Records contained in a dataset:
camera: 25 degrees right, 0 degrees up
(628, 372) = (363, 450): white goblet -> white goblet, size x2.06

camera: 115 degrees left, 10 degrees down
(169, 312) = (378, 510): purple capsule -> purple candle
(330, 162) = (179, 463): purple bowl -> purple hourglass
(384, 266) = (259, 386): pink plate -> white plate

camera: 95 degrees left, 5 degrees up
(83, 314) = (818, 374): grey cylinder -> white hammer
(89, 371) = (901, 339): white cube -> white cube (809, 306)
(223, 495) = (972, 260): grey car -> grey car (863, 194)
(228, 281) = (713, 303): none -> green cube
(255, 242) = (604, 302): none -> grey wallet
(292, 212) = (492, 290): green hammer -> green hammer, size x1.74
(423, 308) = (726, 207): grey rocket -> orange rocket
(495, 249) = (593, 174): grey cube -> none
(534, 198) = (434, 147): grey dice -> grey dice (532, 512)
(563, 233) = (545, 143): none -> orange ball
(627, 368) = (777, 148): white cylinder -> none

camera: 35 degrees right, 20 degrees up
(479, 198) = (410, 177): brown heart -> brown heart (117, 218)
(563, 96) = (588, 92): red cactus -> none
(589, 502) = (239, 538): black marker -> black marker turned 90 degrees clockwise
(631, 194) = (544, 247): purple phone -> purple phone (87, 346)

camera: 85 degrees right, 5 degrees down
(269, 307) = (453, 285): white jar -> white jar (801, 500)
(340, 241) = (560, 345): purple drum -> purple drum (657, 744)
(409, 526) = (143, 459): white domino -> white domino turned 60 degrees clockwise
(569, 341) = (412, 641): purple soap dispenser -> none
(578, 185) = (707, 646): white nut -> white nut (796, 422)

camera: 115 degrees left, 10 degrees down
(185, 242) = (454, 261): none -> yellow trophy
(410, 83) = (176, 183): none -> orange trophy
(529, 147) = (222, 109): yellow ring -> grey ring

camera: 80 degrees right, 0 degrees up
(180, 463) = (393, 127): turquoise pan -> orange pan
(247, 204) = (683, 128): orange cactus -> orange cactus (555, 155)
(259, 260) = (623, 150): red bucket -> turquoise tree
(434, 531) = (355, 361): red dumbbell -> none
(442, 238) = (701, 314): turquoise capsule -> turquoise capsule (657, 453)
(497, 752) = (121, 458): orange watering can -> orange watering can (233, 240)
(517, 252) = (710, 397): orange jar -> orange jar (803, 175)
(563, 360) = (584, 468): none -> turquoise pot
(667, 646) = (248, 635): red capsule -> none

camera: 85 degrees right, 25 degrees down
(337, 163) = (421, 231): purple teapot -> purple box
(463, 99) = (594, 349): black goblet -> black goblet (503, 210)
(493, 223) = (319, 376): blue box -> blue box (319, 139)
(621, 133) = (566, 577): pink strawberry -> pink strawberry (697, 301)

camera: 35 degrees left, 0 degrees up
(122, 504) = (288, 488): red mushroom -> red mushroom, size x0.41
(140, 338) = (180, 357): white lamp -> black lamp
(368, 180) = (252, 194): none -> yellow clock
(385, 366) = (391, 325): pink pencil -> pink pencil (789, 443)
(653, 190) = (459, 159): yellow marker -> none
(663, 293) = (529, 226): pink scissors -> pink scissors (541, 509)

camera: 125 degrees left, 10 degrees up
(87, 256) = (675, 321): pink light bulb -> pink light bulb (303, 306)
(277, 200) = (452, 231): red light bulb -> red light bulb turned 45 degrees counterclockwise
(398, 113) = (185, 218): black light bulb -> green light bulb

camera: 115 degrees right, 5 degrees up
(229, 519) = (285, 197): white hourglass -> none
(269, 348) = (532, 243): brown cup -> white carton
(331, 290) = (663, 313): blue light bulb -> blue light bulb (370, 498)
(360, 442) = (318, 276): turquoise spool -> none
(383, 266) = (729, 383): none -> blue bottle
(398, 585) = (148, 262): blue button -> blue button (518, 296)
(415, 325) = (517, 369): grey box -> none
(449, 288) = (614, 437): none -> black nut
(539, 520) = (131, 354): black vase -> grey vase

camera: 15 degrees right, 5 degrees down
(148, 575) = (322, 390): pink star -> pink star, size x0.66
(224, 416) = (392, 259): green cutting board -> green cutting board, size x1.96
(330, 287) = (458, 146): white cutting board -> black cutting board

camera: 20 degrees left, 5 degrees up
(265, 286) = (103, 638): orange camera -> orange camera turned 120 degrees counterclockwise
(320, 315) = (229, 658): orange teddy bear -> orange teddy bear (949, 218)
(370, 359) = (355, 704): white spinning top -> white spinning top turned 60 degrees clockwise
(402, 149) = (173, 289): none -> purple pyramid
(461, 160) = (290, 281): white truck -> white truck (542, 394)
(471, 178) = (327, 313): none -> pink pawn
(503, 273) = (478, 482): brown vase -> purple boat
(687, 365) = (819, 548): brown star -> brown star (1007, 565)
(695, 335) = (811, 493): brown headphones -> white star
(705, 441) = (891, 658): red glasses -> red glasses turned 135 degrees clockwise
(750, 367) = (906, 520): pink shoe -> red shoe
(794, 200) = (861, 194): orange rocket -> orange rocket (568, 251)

Requirement
In full and without alteration, retype the entries above.

Reply to the task
camera: 25 degrees right, 0 degrees up
(628, 372) = (363, 450): white goblet -> white goblet, size x2.06

camera: 115 degrees left, 10 degrees down
(169, 312) = (378, 510): purple capsule -> purple candle
(330, 162) = (179, 463): purple bowl -> purple hourglass
(384, 266) = (259, 386): pink plate -> white plate

camera: 95 degrees left, 5 degrees up
(83, 314) = (818, 374): grey cylinder -> white hammer
(89, 371) = (901, 339): white cube -> white cube (809, 306)
(223, 495) = (972, 260): grey car -> grey car (863, 194)
(228, 281) = (713, 303): none -> green cube
(255, 242) = (604, 302): none -> grey wallet
(292, 212) = (492, 290): green hammer -> green hammer, size x1.74
(423, 308) = (726, 207): grey rocket -> orange rocket
(495, 249) = (593, 174): grey cube -> none
(534, 198) = (434, 147): grey dice -> grey dice (532, 512)
(563, 233) = (545, 143): none -> orange ball
(627, 368) = (777, 148): white cylinder -> none

camera: 35 degrees right, 20 degrees up
(479, 198) = (410, 177): brown heart -> brown heart (117, 218)
(563, 96) = (588, 92): red cactus -> none
(589, 502) = (239, 538): black marker -> black marker turned 90 degrees clockwise
(631, 194) = (544, 247): purple phone -> purple phone (87, 346)

camera: 85 degrees right, 5 degrees down
(269, 307) = (453, 285): white jar -> white jar (801, 500)
(340, 241) = (560, 345): purple drum -> purple drum (657, 744)
(409, 526) = (143, 459): white domino -> white domino turned 60 degrees clockwise
(569, 341) = (412, 641): purple soap dispenser -> none
(578, 185) = (707, 646): white nut -> white nut (796, 422)

camera: 115 degrees left, 10 degrees down
(185, 242) = (454, 261): none -> yellow trophy
(410, 83) = (176, 183): none -> orange trophy
(529, 147) = (222, 109): yellow ring -> grey ring

camera: 80 degrees right, 0 degrees up
(180, 463) = (393, 127): turquoise pan -> orange pan
(247, 204) = (683, 128): orange cactus -> orange cactus (555, 155)
(259, 260) = (623, 150): red bucket -> turquoise tree
(434, 531) = (355, 361): red dumbbell -> none
(442, 238) = (701, 314): turquoise capsule -> turquoise capsule (657, 453)
(497, 752) = (121, 458): orange watering can -> orange watering can (233, 240)
(517, 252) = (710, 397): orange jar -> orange jar (803, 175)
(563, 360) = (584, 468): none -> turquoise pot
(667, 646) = (248, 635): red capsule -> none

camera: 85 degrees right, 25 degrees down
(337, 163) = (421, 231): purple teapot -> purple box
(463, 99) = (594, 349): black goblet -> black goblet (503, 210)
(493, 223) = (319, 376): blue box -> blue box (319, 139)
(621, 133) = (566, 577): pink strawberry -> pink strawberry (697, 301)

camera: 35 degrees left, 0 degrees up
(122, 504) = (288, 488): red mushroom -> red mushroom, size x0.41
(140, 338) = (180, 357): white lamp -> black lamp
(368, 180) = (252, 194): none -> yellow clock
(385, 366) = (391, 325): pink pencil -> pink pencil (789, 443)
(653, 190) = (459, 159): yellow marker -> none
(663, 293) = (529, 226): pink scissors -> pink scissors (541, 509)

camera: 125 degrees left, 10 degrees up
(87, 256) = (675, 321): pink light bulb -> pink light bulb (303, 306)
(277, 200) = (452, 231): red light bulb -> red light bulb turned 45 degrees counterclockwise
(398, 113) = (185, 218): black light bulb -> green light bulb

camera: 115 degrees right, 5 degrees up
(229, 519) = (285, 197): white hourglass -> none
(269, 348) = (532, 243): brown cup -> white carton
(331, 290) = (663, 313): blue light bulb -> blue light bulb (370, 498)
(360, 442) = (318, 276): turquoise spool -> none
(383, 266) = (729, 383): none -> blue bottle
(398, 585) = (148, 262): blue button -> blue button (518, 296)
(415, 325) = (517, 369): grey box -> none
(449, 288) = (614, 437): none -> black nut
(539, 520) = (131, 354): black vase -> grey vase

camera: 15 degrees right, 5 degrees down
(148, 575) = (322, 390): pink star -> pink star, size x0.66
(224, 416) = (392, 259): green cutting board -> green cutting board, size x1.96
(330, 287) = (458, 146): white cutting board -> black cutting board

camera: 20 degrees left, 5 degrees up
(265, 286) = (103, 638): orange camera -> orange camera turned 120 degrees counterclockwise
(320, 315) = (229, 658): orange teddy bear -> orange teddy bear (949, 218)
(370, 359) = (355, 704): white spinning top -> white spinning top turned 60 degrees clockwise
(402, 149) = (173, 289): none -> purple pyramid
(461, 160) = (290, 281): white truck -> white truck (542, 394)
(471, 178) = (327, 313): none -> pink pawn
(503, 273) = (478, 482): brown vase -> purple boat
(687, 365) = (819, 548): brown star -> brown star (1007, 565)
(695, 335) = (811, 493): brown headphones -> white star
(705, 441) = (891, 658): red glasses -> red glasses turned 135 degrees clockwise
(750, 367) = (906, 520): pink shoe -> red shoe
(794, 200) = (861, 194): orange rocket -> orange rocket (568, 251)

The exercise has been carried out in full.